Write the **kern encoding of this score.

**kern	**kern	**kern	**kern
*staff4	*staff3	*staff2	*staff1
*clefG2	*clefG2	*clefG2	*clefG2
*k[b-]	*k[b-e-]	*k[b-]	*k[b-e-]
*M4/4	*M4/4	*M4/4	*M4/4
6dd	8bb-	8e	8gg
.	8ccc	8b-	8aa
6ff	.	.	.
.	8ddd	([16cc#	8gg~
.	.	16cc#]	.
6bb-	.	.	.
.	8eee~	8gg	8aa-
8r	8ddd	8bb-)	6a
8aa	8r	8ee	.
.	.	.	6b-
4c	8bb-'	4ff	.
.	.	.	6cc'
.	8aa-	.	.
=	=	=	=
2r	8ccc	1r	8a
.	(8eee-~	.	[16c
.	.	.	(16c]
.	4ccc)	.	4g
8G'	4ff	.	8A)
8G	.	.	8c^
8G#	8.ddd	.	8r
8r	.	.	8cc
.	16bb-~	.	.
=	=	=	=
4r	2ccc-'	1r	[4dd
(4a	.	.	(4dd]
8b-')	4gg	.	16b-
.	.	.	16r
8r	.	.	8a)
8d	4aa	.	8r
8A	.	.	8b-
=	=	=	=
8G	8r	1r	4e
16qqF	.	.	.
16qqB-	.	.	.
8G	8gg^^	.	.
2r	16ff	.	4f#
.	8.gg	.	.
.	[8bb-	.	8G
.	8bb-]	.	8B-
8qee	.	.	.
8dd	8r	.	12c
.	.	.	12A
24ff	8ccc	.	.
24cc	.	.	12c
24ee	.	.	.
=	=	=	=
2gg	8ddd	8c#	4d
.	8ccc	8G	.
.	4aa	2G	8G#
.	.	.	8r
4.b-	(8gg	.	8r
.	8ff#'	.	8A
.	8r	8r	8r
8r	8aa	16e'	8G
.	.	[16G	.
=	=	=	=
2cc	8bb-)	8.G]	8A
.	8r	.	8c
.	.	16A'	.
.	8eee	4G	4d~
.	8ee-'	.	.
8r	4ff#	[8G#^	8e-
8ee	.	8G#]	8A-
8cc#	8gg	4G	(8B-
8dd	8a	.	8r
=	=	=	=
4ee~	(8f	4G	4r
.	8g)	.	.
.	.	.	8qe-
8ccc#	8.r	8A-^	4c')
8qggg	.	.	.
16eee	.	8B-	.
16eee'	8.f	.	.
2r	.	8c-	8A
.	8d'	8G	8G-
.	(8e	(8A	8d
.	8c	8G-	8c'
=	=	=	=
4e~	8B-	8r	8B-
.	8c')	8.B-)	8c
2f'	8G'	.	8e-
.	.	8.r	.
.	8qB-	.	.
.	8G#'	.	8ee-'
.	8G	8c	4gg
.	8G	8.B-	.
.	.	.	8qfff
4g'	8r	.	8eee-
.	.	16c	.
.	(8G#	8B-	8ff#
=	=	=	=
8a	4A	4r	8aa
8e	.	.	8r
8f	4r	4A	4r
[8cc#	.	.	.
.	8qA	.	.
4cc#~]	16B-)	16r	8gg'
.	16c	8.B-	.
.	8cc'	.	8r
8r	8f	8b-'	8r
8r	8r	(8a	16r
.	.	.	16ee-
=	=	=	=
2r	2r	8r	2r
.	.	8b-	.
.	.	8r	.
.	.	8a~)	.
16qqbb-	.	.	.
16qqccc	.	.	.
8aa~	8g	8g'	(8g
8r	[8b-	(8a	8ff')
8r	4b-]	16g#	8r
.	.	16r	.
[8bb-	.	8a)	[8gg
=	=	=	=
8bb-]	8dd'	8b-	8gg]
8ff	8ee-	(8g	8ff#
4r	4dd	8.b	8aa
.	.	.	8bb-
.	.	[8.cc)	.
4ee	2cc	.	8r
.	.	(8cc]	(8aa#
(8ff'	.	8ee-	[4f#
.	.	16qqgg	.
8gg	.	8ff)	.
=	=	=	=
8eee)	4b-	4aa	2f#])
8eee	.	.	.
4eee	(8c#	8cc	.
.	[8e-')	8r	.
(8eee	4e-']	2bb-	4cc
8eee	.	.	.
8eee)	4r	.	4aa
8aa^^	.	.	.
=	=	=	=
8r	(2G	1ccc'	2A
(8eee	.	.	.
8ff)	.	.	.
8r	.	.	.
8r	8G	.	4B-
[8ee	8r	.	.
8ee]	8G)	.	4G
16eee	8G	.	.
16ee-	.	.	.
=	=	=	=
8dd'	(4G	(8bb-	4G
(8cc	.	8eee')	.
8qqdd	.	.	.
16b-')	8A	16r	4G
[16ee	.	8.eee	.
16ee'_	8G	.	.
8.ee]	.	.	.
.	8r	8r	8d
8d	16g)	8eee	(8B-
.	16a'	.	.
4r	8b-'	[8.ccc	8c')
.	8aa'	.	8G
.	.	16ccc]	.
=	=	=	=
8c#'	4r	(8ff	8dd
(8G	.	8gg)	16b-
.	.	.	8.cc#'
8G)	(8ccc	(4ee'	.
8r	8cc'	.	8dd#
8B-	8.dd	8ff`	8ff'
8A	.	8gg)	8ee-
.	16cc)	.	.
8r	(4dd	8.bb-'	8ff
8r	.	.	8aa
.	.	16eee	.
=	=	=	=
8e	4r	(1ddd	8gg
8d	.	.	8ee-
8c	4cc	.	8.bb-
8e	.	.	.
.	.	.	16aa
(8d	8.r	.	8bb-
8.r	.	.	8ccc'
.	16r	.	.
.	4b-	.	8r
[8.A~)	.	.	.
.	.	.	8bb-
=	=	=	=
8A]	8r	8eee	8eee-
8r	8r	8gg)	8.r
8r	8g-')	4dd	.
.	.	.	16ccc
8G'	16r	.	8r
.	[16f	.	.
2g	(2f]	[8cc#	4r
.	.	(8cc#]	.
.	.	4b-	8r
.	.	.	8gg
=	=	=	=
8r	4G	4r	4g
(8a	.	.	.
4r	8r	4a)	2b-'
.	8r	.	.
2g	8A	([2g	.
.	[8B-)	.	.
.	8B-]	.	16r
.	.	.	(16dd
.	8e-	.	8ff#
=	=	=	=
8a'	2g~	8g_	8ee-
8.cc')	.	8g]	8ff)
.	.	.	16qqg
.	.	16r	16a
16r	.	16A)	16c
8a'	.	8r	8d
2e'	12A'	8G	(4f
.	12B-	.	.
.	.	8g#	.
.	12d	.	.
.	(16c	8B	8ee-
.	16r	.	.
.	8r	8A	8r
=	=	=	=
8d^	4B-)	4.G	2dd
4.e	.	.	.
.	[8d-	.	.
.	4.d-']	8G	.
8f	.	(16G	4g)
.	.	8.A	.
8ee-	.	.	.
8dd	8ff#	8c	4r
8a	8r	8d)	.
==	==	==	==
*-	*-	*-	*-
********
--- Exercise directions ---
Determine how many lines in the rows above contain the string "kern", treating uppercase and lowercase as different, and reply with the number alone.

--- Finished exercise ---
2